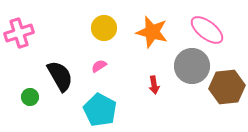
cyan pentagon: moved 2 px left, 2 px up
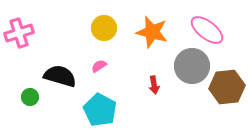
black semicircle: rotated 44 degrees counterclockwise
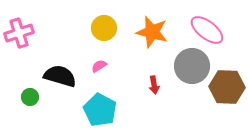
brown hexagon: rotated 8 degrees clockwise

...

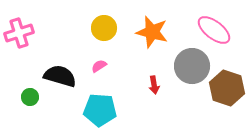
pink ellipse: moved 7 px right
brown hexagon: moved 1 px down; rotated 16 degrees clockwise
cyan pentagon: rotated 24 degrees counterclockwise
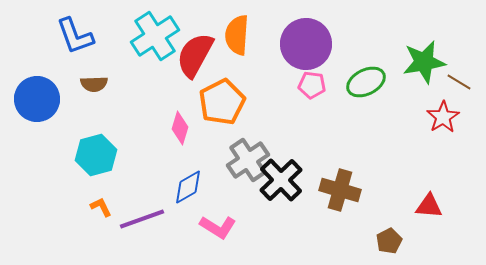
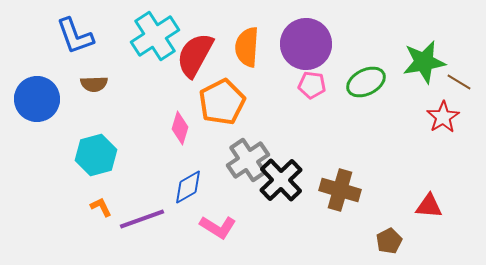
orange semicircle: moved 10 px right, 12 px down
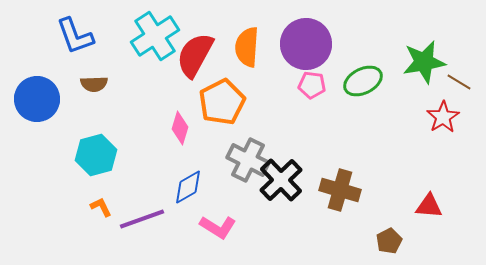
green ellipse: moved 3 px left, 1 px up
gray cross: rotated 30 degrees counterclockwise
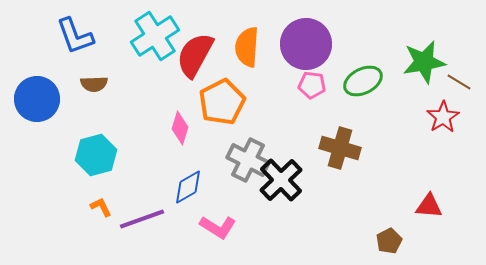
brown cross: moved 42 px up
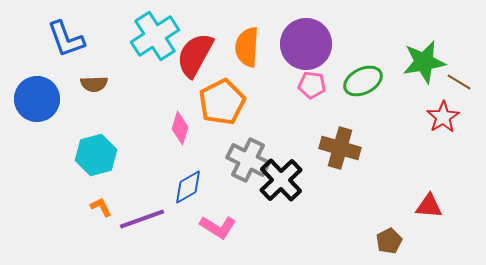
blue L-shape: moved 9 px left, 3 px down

...

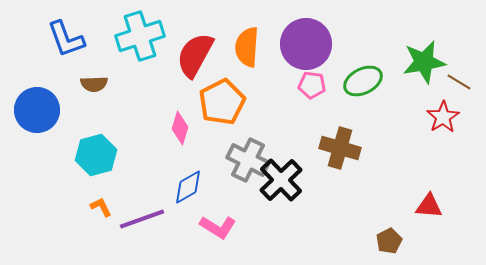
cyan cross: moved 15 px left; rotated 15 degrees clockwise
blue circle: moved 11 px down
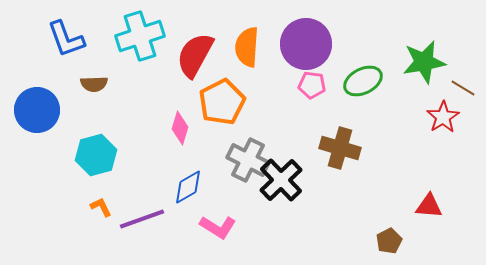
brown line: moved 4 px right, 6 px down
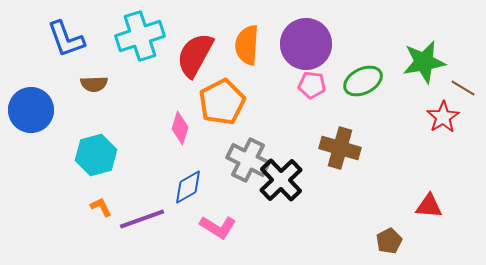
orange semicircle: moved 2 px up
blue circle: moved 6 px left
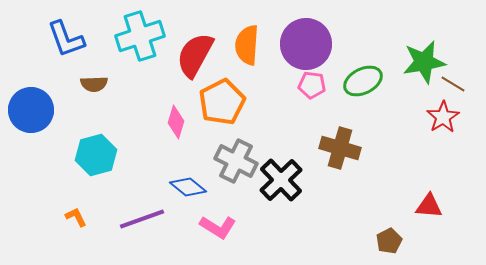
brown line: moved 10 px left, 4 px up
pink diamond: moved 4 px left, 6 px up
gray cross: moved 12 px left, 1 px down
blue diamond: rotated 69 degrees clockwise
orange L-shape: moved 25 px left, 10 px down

Görev Tanımı. "green ellipse: moved 3 px left, 1 px up" ifadesini içeren satırdan başlayıp "brown cross: moved 42 px up" ifadesini içeren satıra kadar uzanan satırları, her iki uç dâhil olmak üzere, aynen yineleyiniz. Resimleri yanıta almayınız.

Görevin Çözümü.
green ellipse: moved 3 px left, 1 px up
gray cross: rotated 30 degrees counterclockwise
brown cross: moved 42 px up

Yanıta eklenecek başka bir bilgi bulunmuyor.